━━━ Dataset records

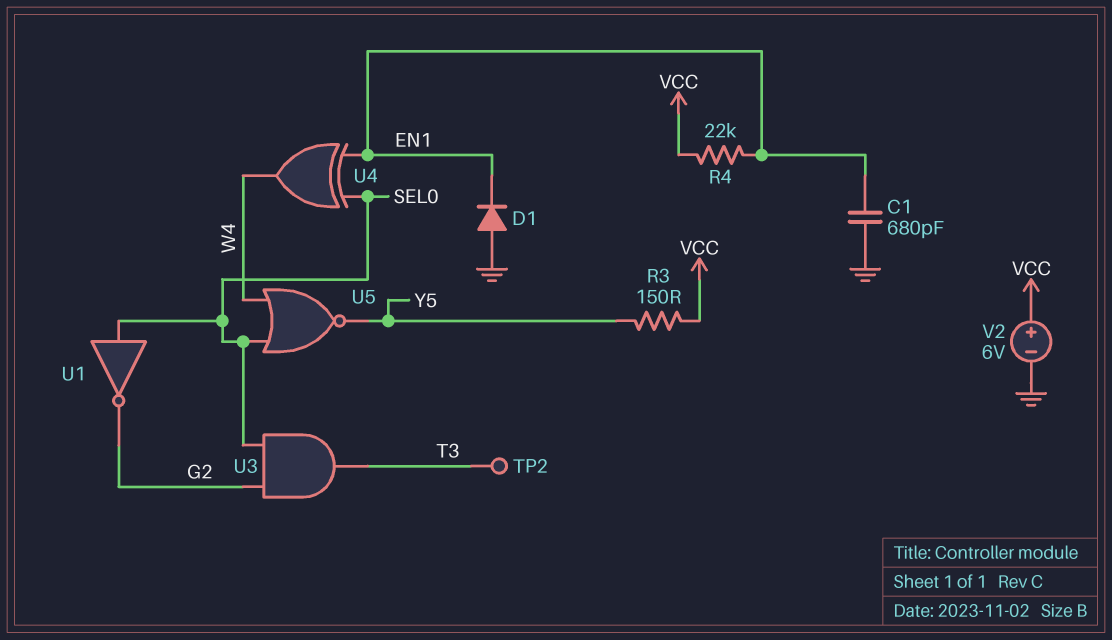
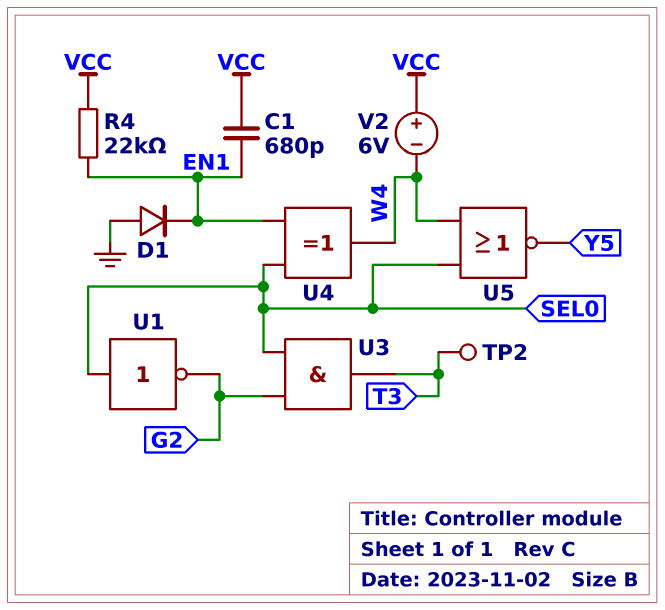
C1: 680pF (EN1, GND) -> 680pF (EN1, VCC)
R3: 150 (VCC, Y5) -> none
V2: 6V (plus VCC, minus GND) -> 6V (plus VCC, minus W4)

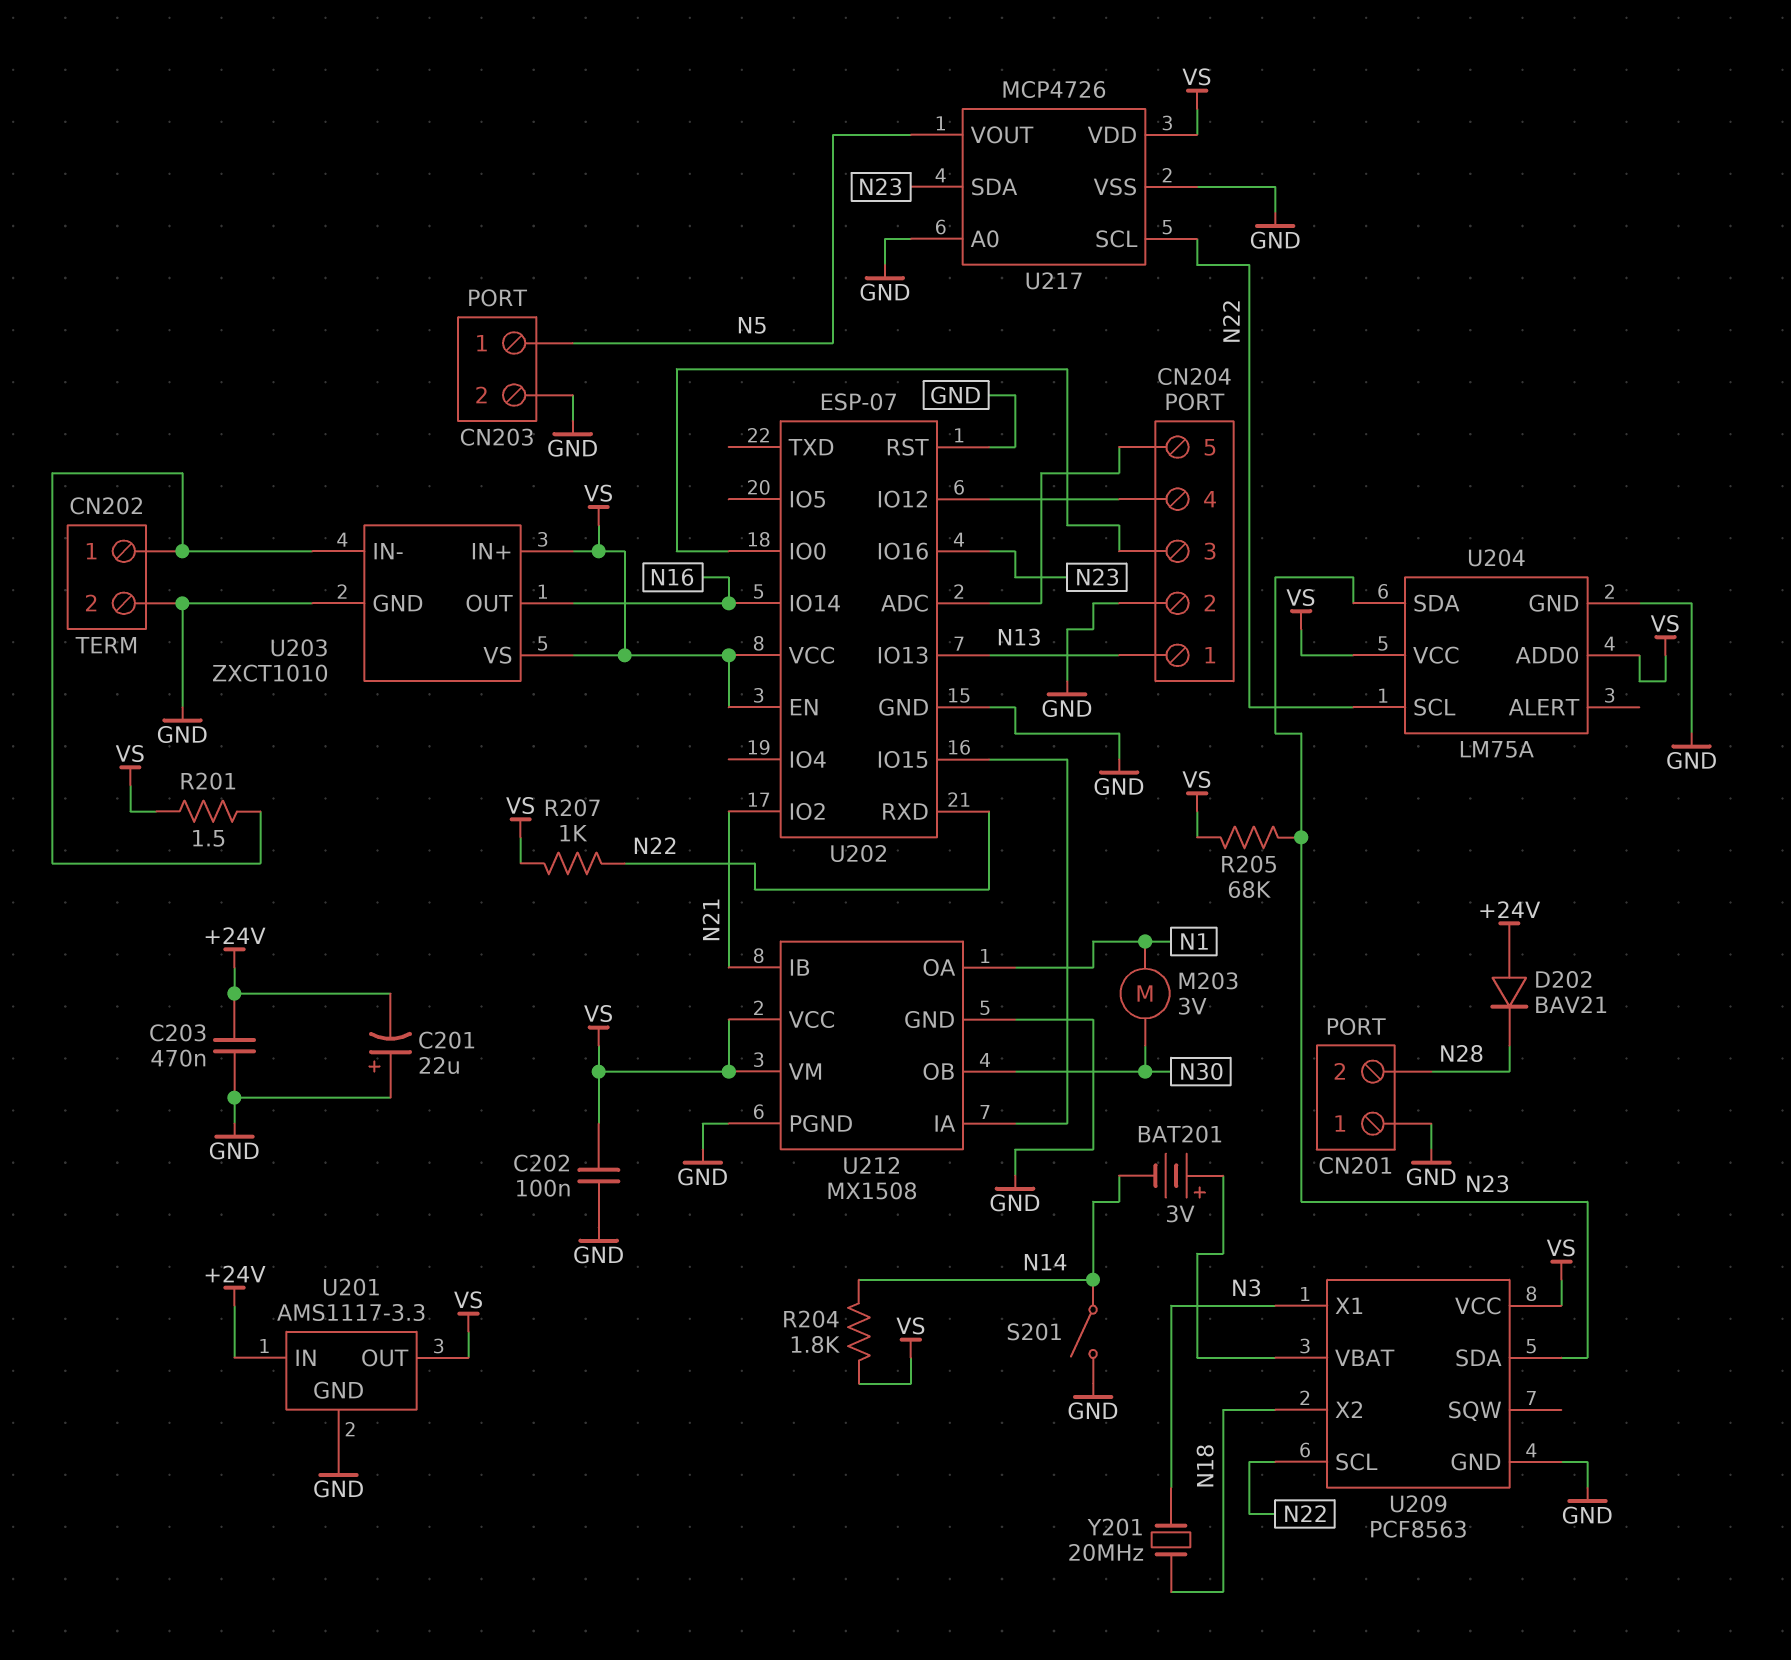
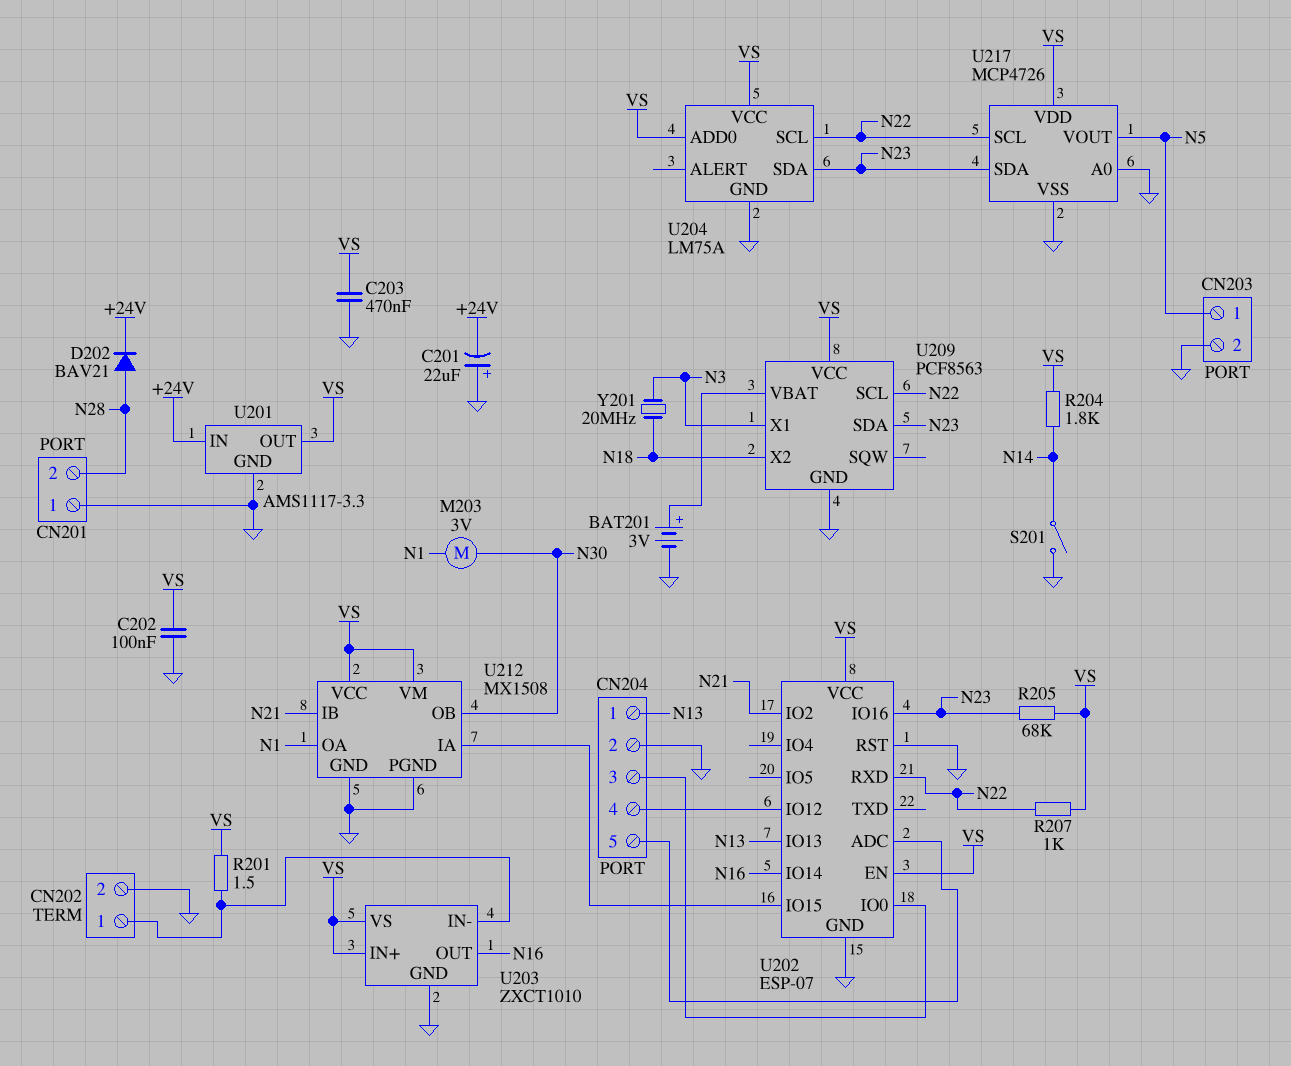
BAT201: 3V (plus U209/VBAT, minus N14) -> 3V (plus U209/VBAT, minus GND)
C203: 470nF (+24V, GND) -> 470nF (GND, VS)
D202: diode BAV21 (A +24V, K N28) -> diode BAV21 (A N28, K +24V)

━━━━━━

Task instructions.
For the string "plus", return every line of the data where it appears.

Problem solution.
V2: 6V (plus VCC, minus GND) -> 6V (plus VCC, minus W4)
BAT201: 3V (plus U209/VBAT, minus N14) -> 3V (plus U209/VBAT, minus GND)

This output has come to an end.